*WHAT YOU WILL DO*
Find the line containing "U124: NOT (in" in the entries below. Reproduce that line and each one after it to the end, exactly, with no other lines.

[Version comparison data]
=== Begin Enclosure ===

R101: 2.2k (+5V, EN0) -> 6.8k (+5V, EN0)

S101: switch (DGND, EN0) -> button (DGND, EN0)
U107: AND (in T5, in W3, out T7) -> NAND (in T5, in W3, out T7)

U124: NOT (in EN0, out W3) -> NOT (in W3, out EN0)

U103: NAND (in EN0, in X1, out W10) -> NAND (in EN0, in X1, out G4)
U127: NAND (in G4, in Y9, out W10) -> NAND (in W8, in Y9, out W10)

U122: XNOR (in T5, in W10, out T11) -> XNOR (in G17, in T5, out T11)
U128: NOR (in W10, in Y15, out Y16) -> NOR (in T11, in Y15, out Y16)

=== End Enclosure ===

*YOUR SOLUTION*
U124: NOT (in EN0, out W3) -> NOT (in W3, out EN0)

U103: NAND (in EN0, in X1, out W10) -> NAND (in EN0, in X1, out G4)
U127: NAND (in G4, in Y9, out W10) -> NAND (in W8, in Y9, out W10)

U122: XNOR (in T5, in W10, out T11) -> XNOR (in G17, in T5, out T11)
U128: NOR (in W10, in Y15, out Y16) -> NOR (in T11, in Y15, out Y16)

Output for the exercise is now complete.